## AIM OF THE TASK
Everything in the entries except the pictures must be duplicated exactly.

++++++++++

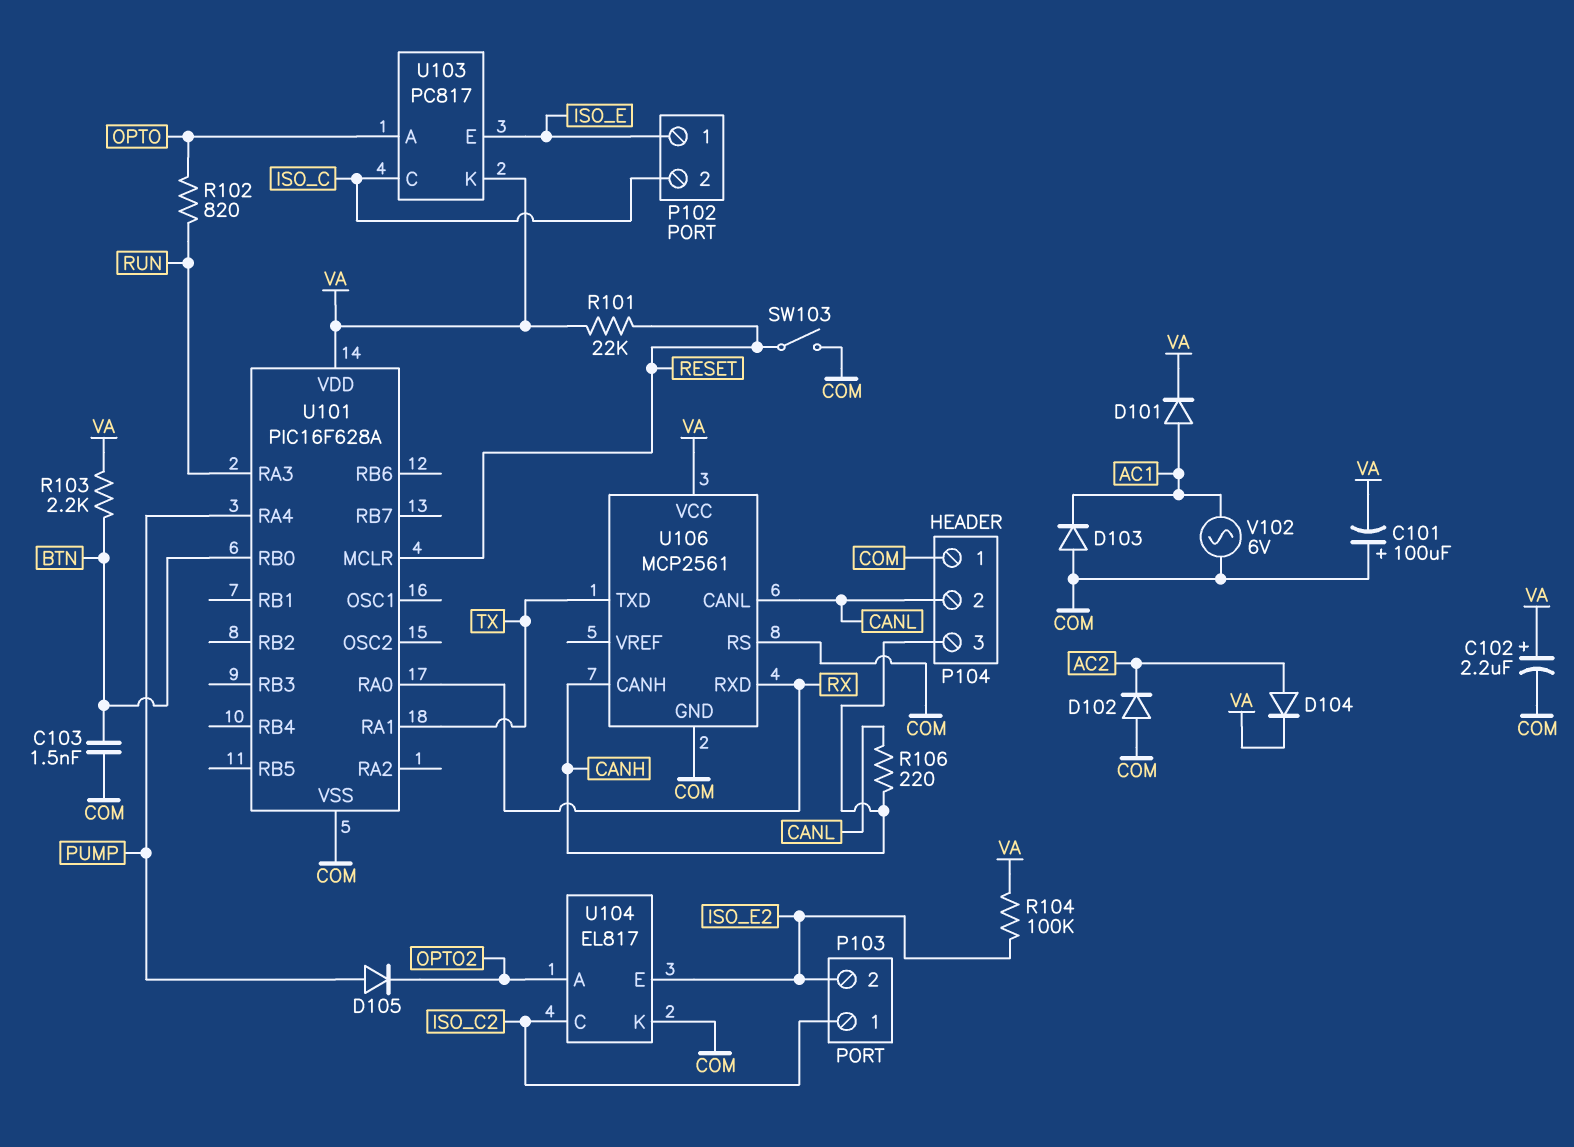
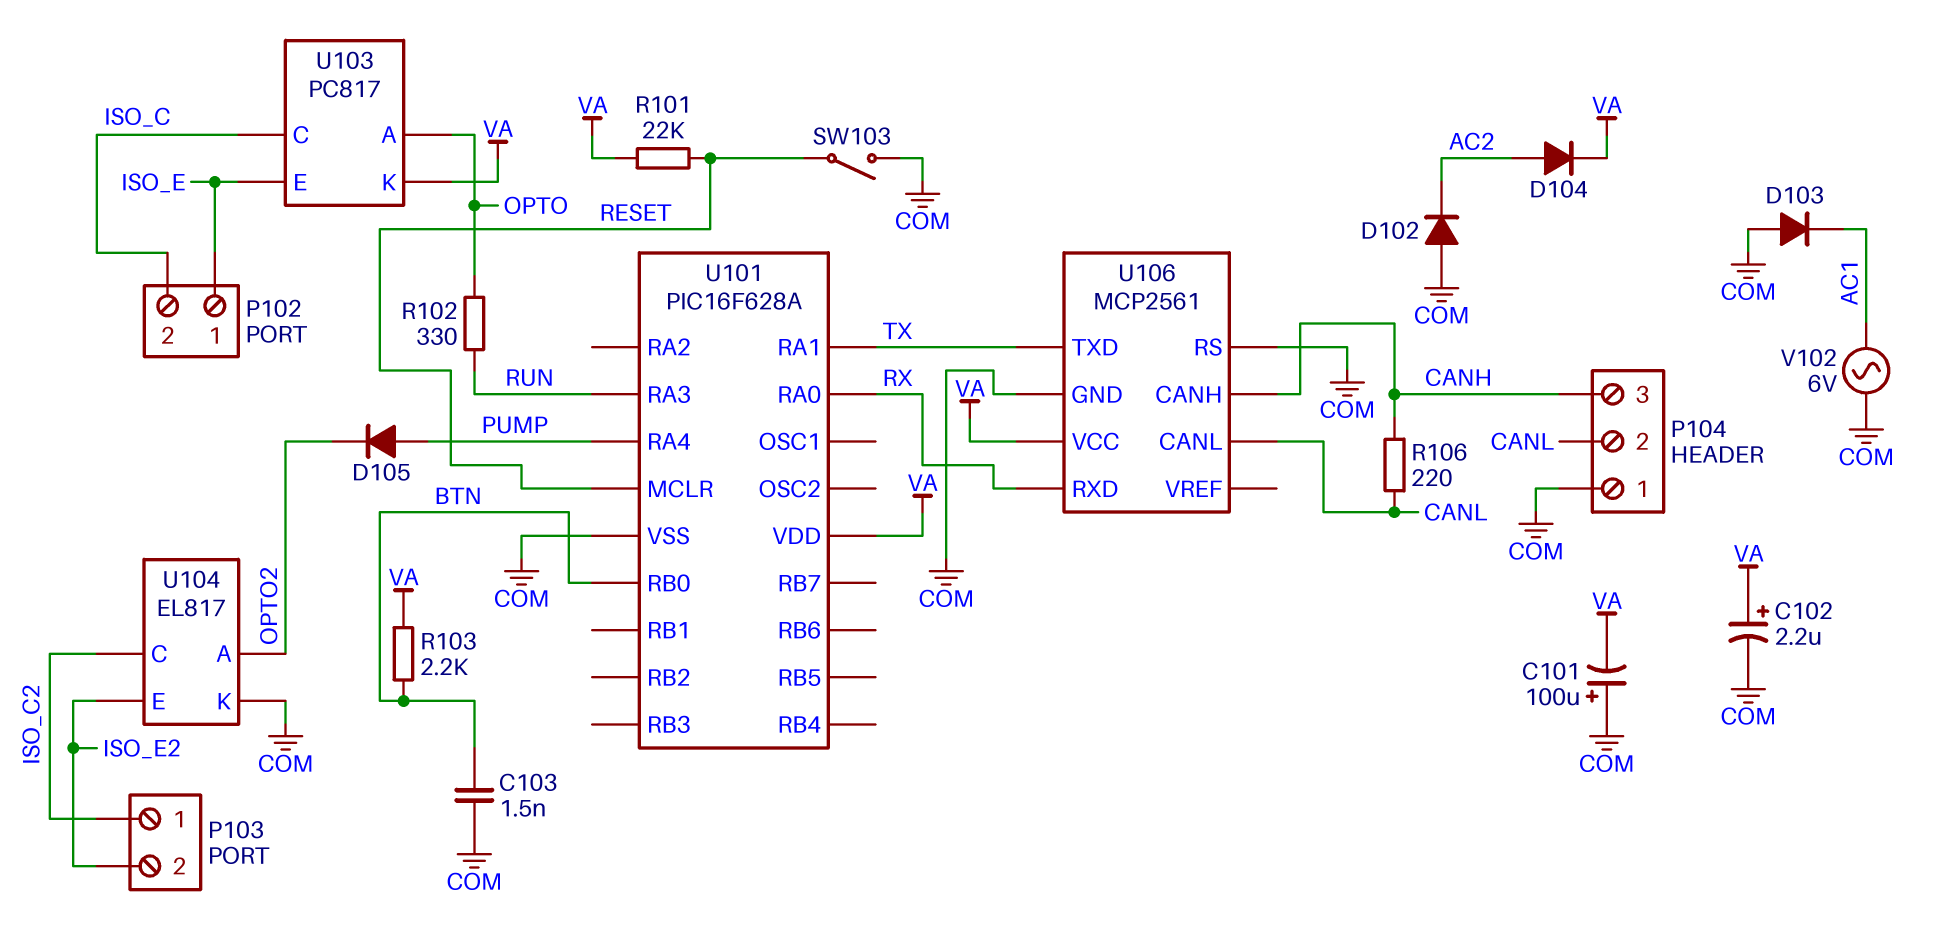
D101: diode (A AC1, K VA) -> none
R102: 820 (OPTO, RUN) -> 330 (OPTO, RUN)
R104: 100k (ISO_E2, VA) -> none

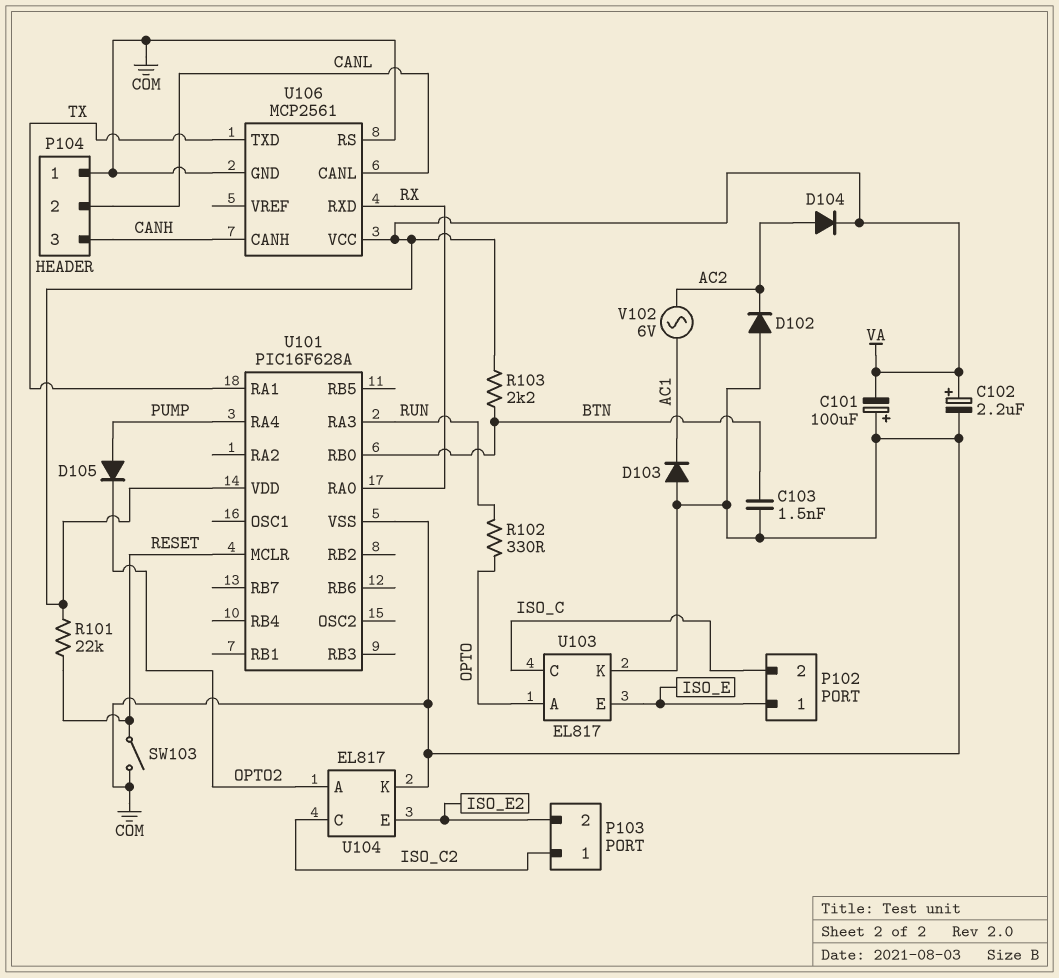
R106: 220 (CANH, CANL) -> none
U103: PC817 -> EL817
U103 pin K: VA -> COM
V102: AC 6V (AC1, COM) -> AC 6V (AC1, AC2)

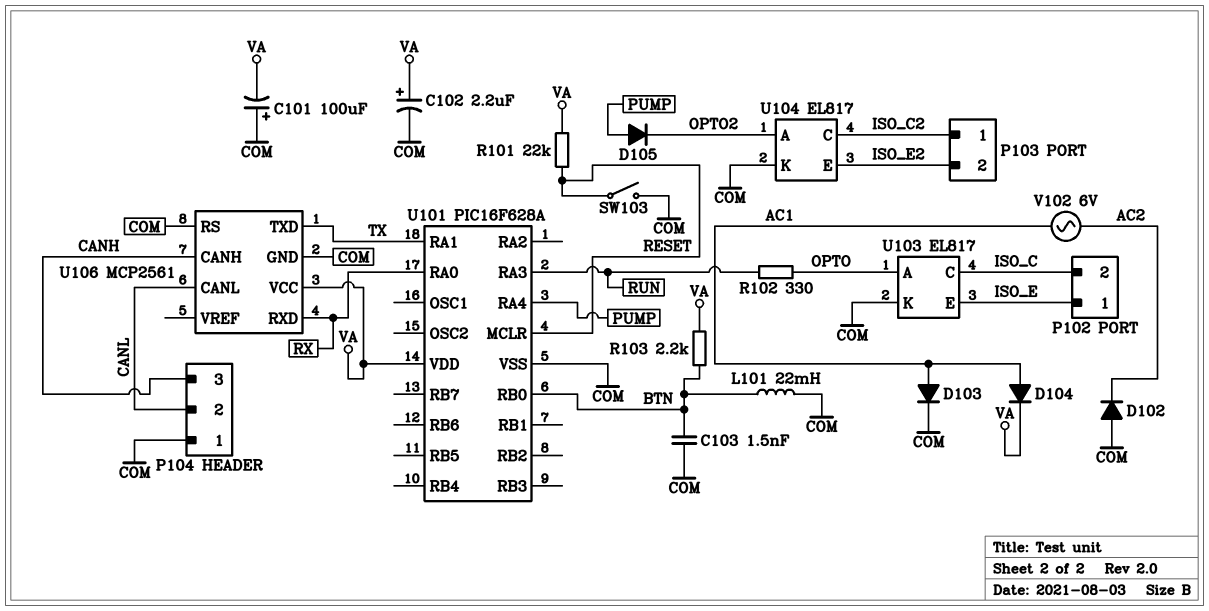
D103: diode (A COM, K AC1) -> diode (A AC1, K COM)
D104: diode (A AC2, K VA) -> diode (A AC1, K VA)
L101: none -> 22mH (BTN, COM)

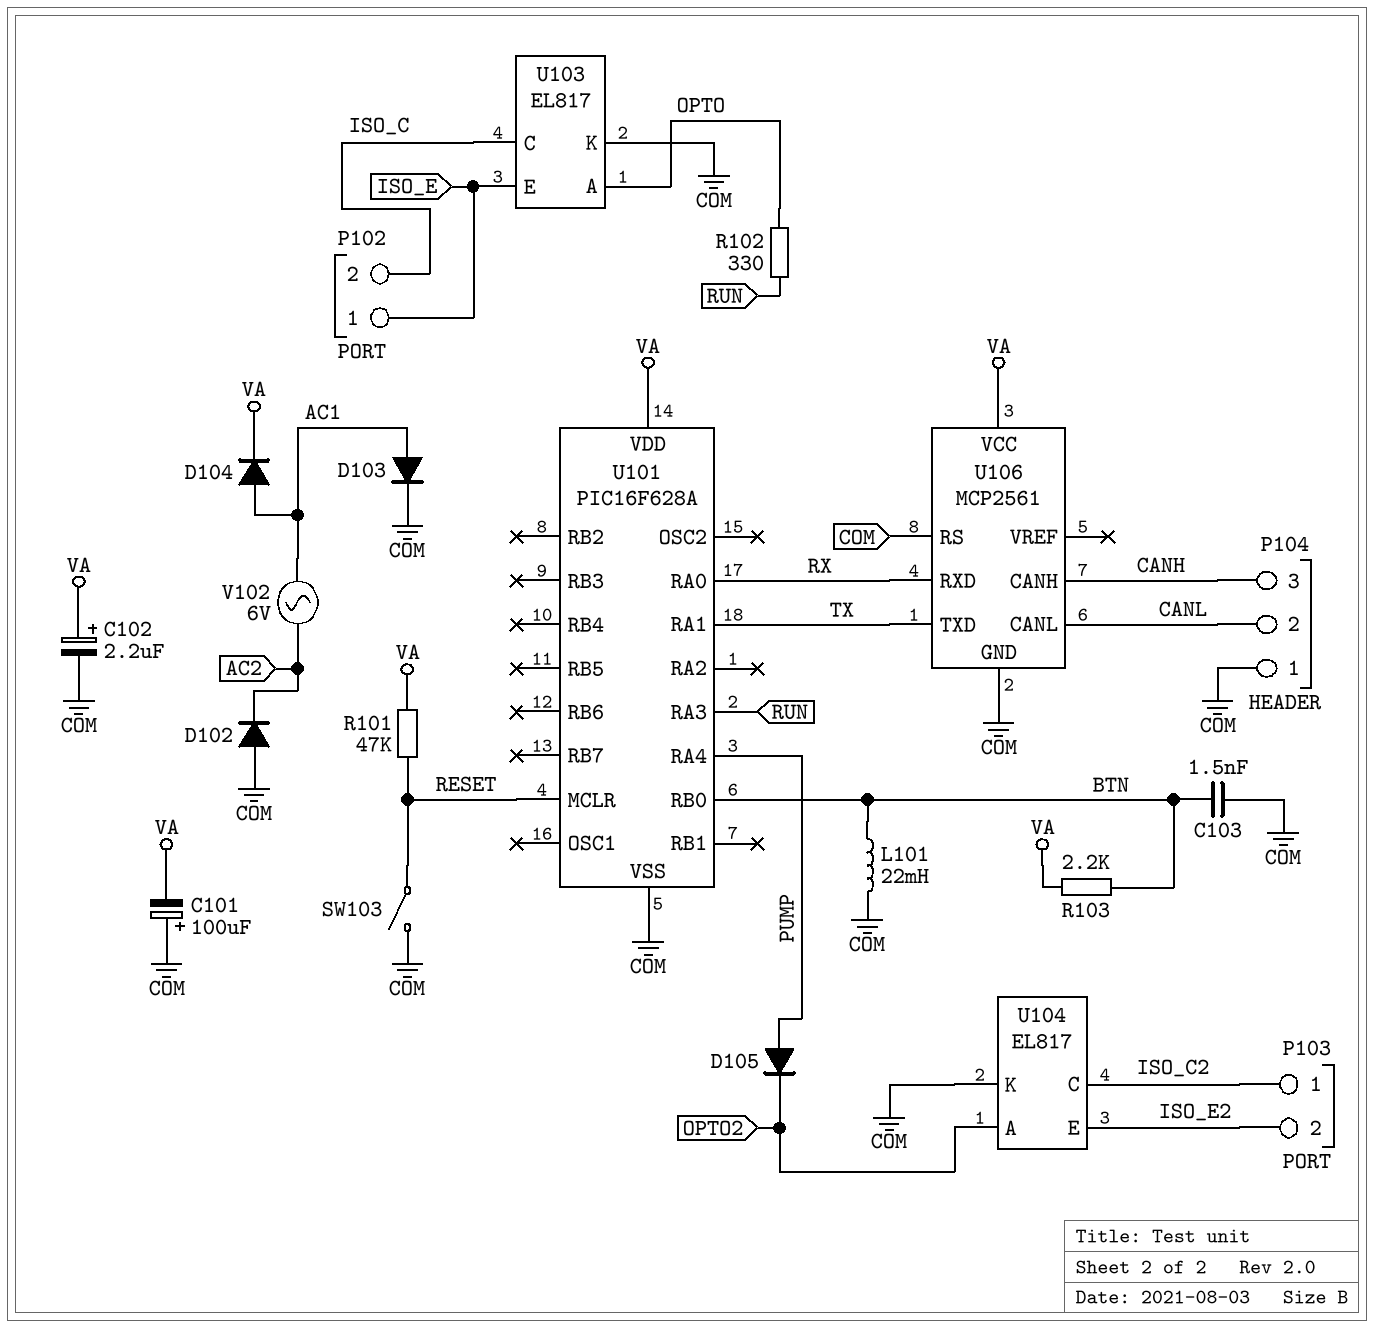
R101: 22k (RESET, VA) -> 47k (RESET, VA)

++++++++++

## COMPLETED EXERCISE
D101: diode (A AC1, K VA) -> none
R102: 820 (OPTO, RUN) -> 330 (OPTO, RUN)
R104: 100k (ISO_E2, VA) -> none

R106: 220 (CANH, CANL) -> none
U103: PC817 -> EL817
U103 pin K: VA -> COM
V102: AC 6V (AC1, COM) -> AC 6V (AC1, AC2)

D103: diode (A COM, K AC1) -> diode (A AC1, K COM)
D104: diode (A AC2, K VA) -> diode (A AC1, K VA)
L101: none -> 22mH (BTN, COM)

R101: 22k (RESET, VA) -> 47k (RESET, VA)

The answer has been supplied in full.